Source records
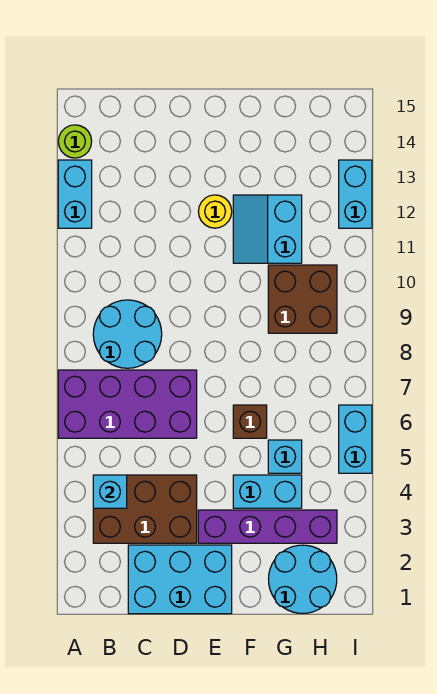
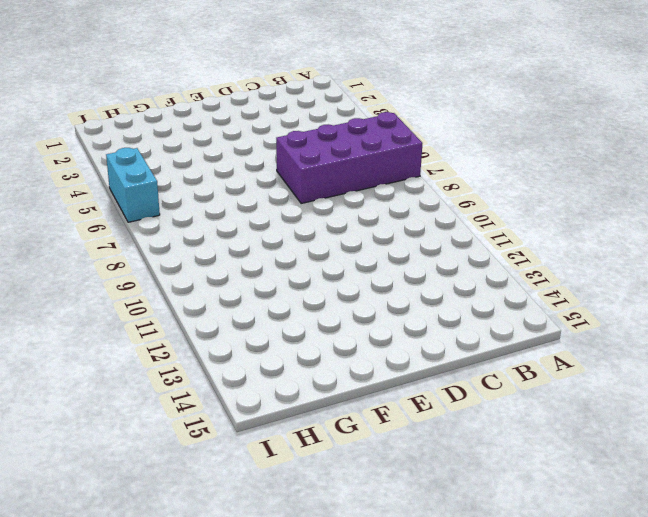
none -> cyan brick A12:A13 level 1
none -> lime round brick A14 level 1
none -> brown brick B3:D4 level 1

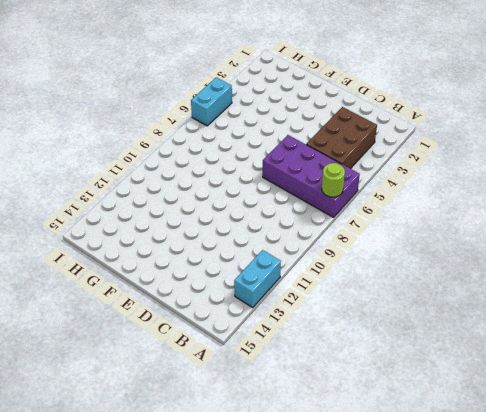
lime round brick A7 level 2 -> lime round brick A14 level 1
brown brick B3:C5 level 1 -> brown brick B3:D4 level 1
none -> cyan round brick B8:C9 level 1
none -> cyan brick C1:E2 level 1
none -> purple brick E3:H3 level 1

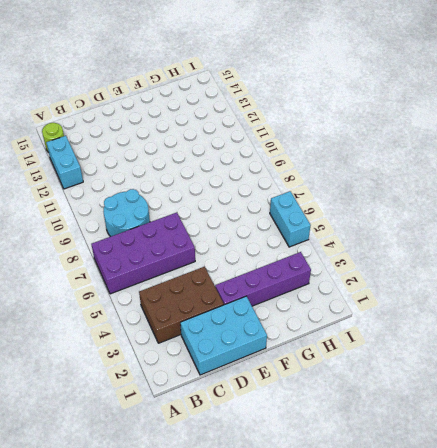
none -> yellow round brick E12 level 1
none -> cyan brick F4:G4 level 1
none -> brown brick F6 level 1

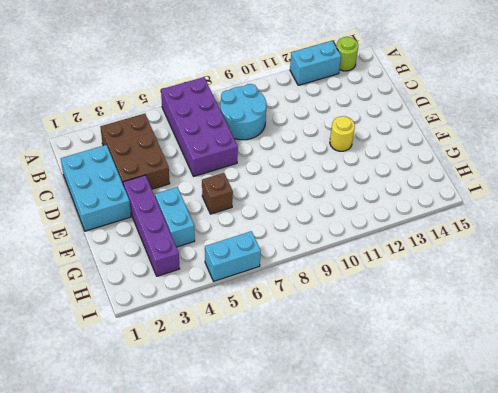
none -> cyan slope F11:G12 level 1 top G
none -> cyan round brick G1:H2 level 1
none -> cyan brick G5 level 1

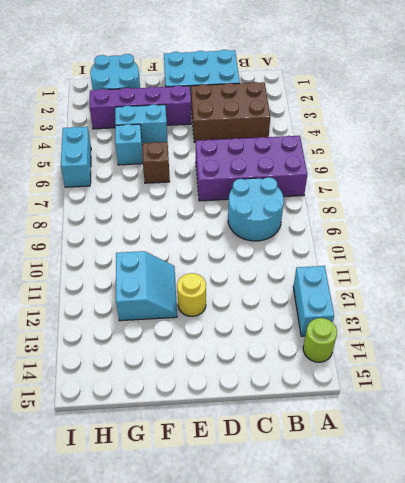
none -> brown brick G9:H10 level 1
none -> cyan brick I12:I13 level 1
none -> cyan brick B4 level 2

WHAT IS NEEDED: Reproduce each entry word for word and cut the images.

THE COMPLETED TASK:
none -> cyan brick A12:A13 level 1
none -> lime round brick A14 level 1
none -> brown brick B3:D4 level 1

lime round brick A7 level 2 -> lime round brick A14 level 1
brown brick B3:C5 level 1 -> brown brick B3:D4 level 1
none -> cyan round brick B8:C9 level 1
none -> cyan brick C1:E2 level 1
none -> purple brick E3:H3 level 1

none -> yellow round brick E12 level 1
none -> cyan brick F4:G4 level 1
none -> brown brick F6 level 1

none -> cyan slope F11:G12 level 1 top G
none -> cyan round brick G1:H2 level 1
none -> cyan brick G5 level 1

none -> brown brick G9:H10 level 1
none -> cyan brick I12:I13 level 1
none -> cyan brick B4 level 2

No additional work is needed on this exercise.